▶ **TASK TO COMPLETE**:
In the entries below, which lines run from the one containing "JP1 pin 1: SIG2 -> VDD" to the one containing "U31: NOR 74LS02"? Copy exactly those lines, ends included, and no others.

▶ **MATERIAL TO PROCESS**:
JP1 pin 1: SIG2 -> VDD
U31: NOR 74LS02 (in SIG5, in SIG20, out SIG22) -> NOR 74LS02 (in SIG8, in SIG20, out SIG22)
* * *
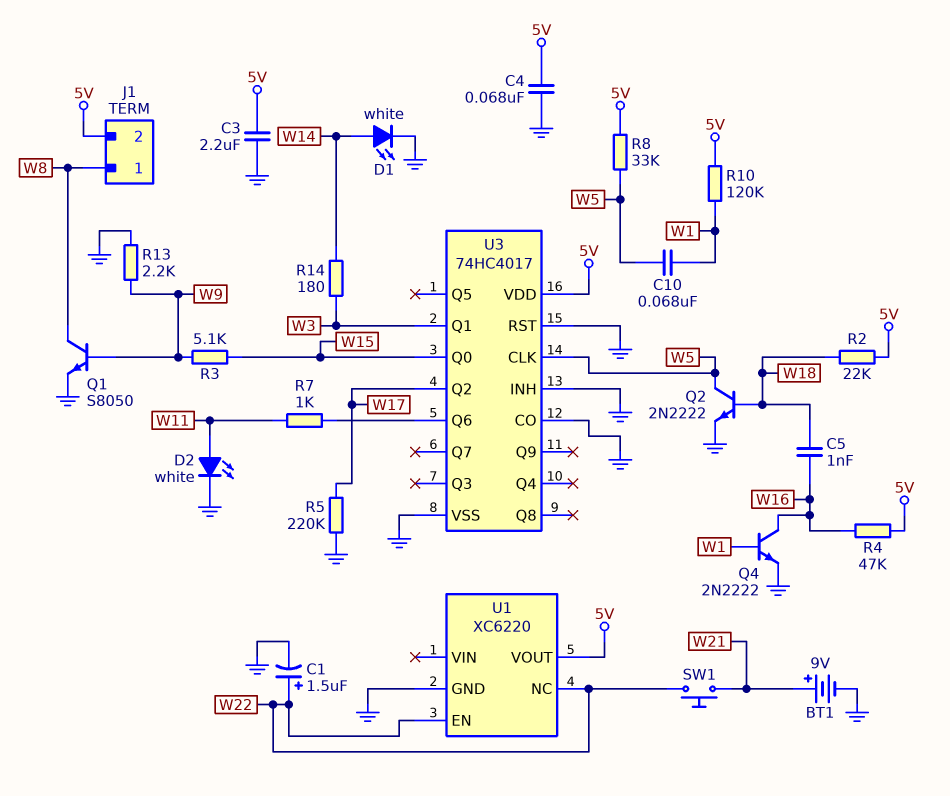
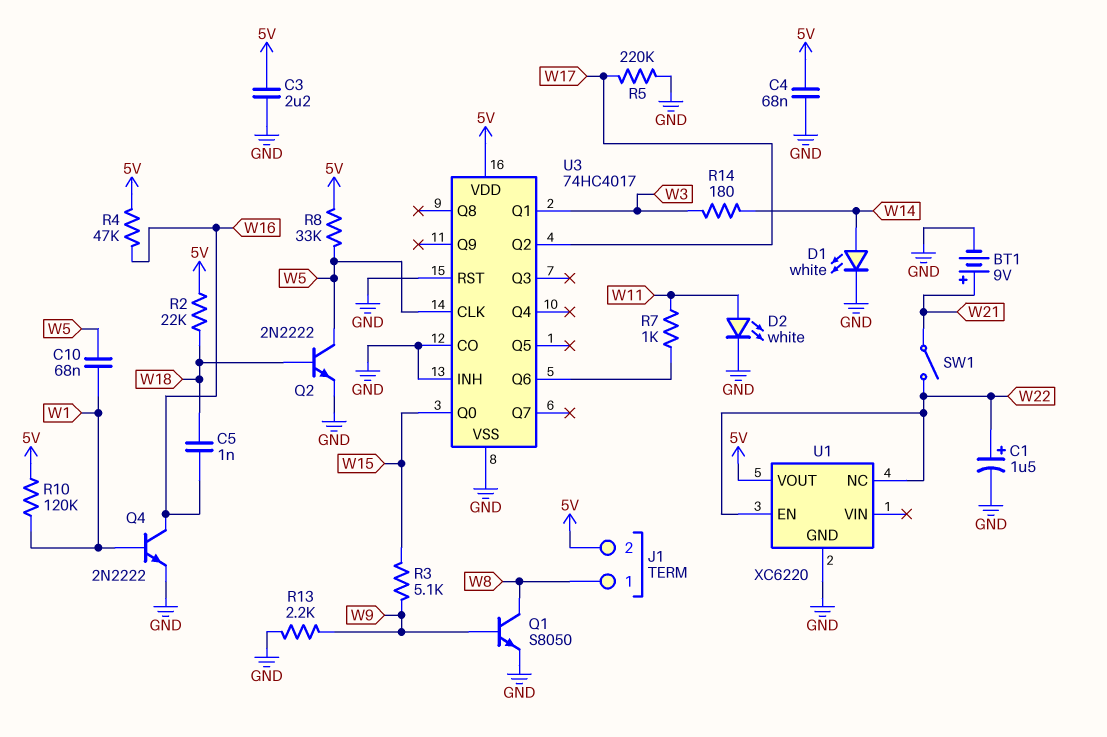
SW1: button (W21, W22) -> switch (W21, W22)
---
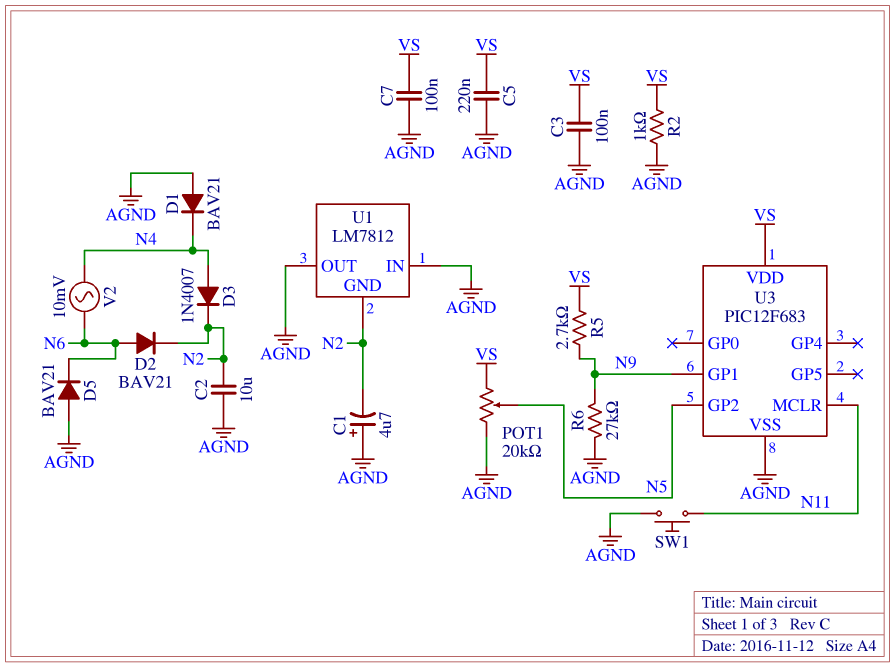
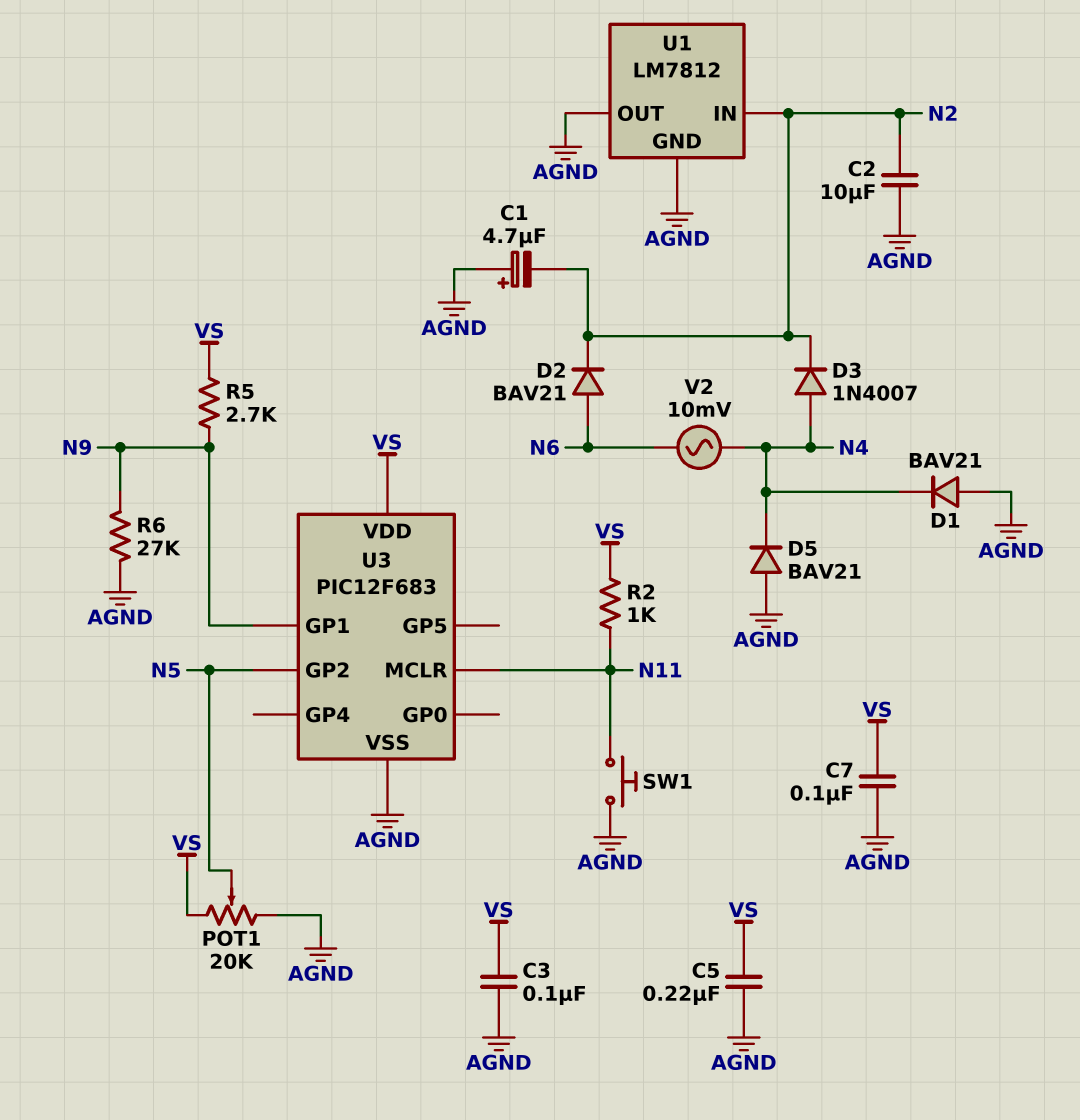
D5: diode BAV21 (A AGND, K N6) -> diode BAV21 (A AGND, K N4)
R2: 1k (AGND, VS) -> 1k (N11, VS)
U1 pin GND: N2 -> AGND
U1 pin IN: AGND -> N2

▶ **RESPONSE TO THE EXERCISE**:
JP1 pin 1: SIG2 -> VDD
U31: NOR 74LS02 (in SIG5, in SIG20, out SIG22) -> NOR 74LS02 (in SIG8, in SIG20, out SIG22)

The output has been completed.